[[ DATASET, beginning ]]
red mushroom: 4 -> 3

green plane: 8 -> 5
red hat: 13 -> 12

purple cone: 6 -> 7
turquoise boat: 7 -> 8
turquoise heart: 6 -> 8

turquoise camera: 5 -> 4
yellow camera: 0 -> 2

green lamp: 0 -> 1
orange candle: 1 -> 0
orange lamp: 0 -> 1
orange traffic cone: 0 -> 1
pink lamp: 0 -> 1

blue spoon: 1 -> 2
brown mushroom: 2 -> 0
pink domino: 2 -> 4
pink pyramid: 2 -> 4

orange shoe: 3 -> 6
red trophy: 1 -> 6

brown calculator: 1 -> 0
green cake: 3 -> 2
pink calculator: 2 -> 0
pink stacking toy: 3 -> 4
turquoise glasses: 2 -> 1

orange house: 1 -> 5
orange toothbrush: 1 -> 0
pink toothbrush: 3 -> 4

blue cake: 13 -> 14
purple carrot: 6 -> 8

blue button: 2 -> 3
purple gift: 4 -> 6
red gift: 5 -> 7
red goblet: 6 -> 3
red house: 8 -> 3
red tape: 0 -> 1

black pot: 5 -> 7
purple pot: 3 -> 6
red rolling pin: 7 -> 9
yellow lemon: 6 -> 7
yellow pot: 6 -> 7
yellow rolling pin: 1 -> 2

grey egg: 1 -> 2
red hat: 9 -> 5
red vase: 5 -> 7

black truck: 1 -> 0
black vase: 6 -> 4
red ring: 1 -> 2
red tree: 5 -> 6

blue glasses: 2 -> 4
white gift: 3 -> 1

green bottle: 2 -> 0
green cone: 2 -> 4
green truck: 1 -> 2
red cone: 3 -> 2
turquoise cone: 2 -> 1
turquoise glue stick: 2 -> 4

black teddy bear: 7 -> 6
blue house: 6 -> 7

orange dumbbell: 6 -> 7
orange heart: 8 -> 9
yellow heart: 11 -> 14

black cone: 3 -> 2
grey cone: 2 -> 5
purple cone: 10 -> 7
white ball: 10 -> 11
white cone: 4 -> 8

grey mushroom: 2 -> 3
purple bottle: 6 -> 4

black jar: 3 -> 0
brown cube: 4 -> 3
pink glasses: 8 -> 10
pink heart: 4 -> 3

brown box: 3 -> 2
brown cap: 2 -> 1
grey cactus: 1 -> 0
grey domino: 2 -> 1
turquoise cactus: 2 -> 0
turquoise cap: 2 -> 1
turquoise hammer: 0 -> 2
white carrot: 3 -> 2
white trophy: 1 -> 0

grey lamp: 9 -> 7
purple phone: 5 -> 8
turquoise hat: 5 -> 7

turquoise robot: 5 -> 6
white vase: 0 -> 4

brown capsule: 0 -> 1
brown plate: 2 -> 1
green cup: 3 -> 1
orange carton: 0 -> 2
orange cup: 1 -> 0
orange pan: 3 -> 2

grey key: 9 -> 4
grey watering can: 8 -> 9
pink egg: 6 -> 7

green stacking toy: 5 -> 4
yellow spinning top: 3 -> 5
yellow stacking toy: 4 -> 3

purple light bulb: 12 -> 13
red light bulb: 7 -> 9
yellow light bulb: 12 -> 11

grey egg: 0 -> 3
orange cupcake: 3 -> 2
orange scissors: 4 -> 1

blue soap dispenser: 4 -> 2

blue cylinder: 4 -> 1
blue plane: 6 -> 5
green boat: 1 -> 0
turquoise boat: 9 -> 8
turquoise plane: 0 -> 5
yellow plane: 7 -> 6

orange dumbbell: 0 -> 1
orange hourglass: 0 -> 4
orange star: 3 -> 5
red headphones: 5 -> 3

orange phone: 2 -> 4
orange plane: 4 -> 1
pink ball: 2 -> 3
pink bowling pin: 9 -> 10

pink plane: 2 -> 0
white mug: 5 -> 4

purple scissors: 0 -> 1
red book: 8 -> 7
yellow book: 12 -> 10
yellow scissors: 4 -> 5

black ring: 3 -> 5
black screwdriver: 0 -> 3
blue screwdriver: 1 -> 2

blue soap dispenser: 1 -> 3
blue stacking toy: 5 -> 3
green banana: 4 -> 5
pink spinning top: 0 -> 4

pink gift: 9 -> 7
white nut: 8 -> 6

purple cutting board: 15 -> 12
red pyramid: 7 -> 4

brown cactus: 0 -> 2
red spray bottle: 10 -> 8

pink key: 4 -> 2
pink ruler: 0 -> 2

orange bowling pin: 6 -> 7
[[ DATASET, end ]]
### YOUR ASSIGNMENT
All of the data above must be retyped exactly.

### WRITTEN REPLY
red mushroom: 4 -> 3

green plane: 8 -> 5
red hat: 13 -> 12

purple cone: 6 -> 7
turquoise boat: 7 -> 8
turquoise heart: 6 -> 8

turquoise camera: 5 -> 4
yellow camera: 0 -> 2

green lamp: 0 -> 1
orange candle: 1 -> 0
orange lamp: 0 -> 1
orange traffic cone: 0 -> 1
pink lamp: 0 -> 1

blue spoon: 1 -> 2
brown mushroom: 2 -> 0
pink domino: 2 -> 4
pink pyramid: 2 -> 4

orange shoe: 3 -> 6
red trophy: 1 -> 6

brown calculator: 1 -> 0
green cake: 3 -> 2
pink calculator: 2 -> 0
pink stacking toy: 3 -> 4
turquoise glasses: 2 -> 1

orange house: 1 -> 5
orange toothbrush: 1 -> 0
pink toothbrush: 3 -> 4

blue cake: 13 -> 14
purple carrot: 6 -> 8

blue button: 2 -> 3
purple gift: 4 -> 6
red gift: 5 -> 7
red goblet: 6 -> 3
red house: 8 -> 3
red tape: 0 -> 1

black pot: 5 -> 7
purple pot: 3 -> 6
red rolling pin: 7 -> 9
yellow lemon: 6 -> 7
yellow pot: 6 -> 7
yellow rolling pin: 1 -> 2

grey egg: 1 -> 2
red hat: 9 -> 5
red vase: 5 -> 7

black truck: 1 -> 0
black vase: 6 -> 4
red ring: 1 -> 2
red tree: 5 -> 6

blue glasses: 2 -> 4
white gift: 3 -> 1

green bottle: 2 -> 0
green cone: 2 -> 4
green truck: 1 -> 2
red cone: 3 -> 2
turquoise cone: 2 -> 1
turquoise glue stick: 2 -> 4

black teddy bear: 7 -> 6
blue house: 6 -> 7

orange dumbbell: 6 -> 7
orange heart: 8 -> 9
yellow heart: 11 -> 14

black cone: 3 -> 2
grey cone: 2 -> 5
purple cone: 10 -> 7
white ball: 10 -> 11
white cone: 4 -> 8

grey mushroom: 2 -> 3
purple bottle: 6 -> 4

black jar: 3 -> 0
brown cube: 4 -> 3
pink glasses: 8 -> 10
pink heart: 4 -> 3

brown box: 3 -> 2
brown cap: 2 -> 1
grey cactus: 1 -> 0
grey domino: 2 -> 1
turquoise cactus: 2 -> 0
turquoise cap: 2 -> 1
turquoise hammer: 0 -> 2
white carrot: 3 -> 2
white trophy: 1 -> 0

grey lamp: 9 -> 7
purple phone: 5 -> 8
turquoise hat: 5 -> 7

turquoise robot: 5 -> 6
white vase: 0 -> 4

brown capsule: 0 -> 1
brown plate: 2 -> 1
green cup: 3 -> 1
orange carton: 0 -> 2
orange cup: 1 -> 0
orange pan: 3 -> 2

grey key: 9 -> 4
grey watering can: 8 -> 9
pink egg: 6 -> 7

green stacking toy: 5 -> 4
yellow spinning top: 3 -> 5
yellow stacking toy: 4 -> 3

purple light bulb: 12 -> 13
red light bulb: 7 -> 9
yellow light bulb: 12 -> 11

grey egg: 0 -> 3
orange cupcake: 3 -> 2
orange scissors: 4 -> 1

blue soap dispenser: 4 -> 2

blue cylinder: 4 -> 1
blue plane: 6 -> 5
green boat: 1 -> 0
turquoise boat: 9 -> 8
turquoise plane: 0 -> 5
yellow plane: 7 -> 6

orange dumbbell: 0 -> 1
orange hourglass: 0 -> 4
orange star: 3 -> 5
red headphones: 5 -> 3

orange phone: 2 -> 4
orange plane: 4 -> 1
pink ball: 2 -> 3
pink bowling pin: 9 -> 10

pink plane: 2 -> 0
white mug: 5 -> 4

purple scissors: 0 -> 1
red book: 8 -> 7
yellow book: 12 -> 10
yellow scissors: 4 -> 5

black ring: 3 -> 5
black screwdriver: 0 -> 3
blue screwdriver: 1 -> 2

blue soap dispenser: 1 -> 3
blue stacking toy: 5 -> 3
green banana: 4 -> 5
pink spinning top: 0 -> 4

pink gift: 9 -> 7
white nut: 8 -> 6

purple cutting board: 15 -> 12
red pyramid: 7 -> 4

brown cactus: 0 -> 2
red spray bottle: 10 -> 8

pink key: 4 -> 2
pink ruler: 0 -> 2

orange bowling pin: 6 -> 7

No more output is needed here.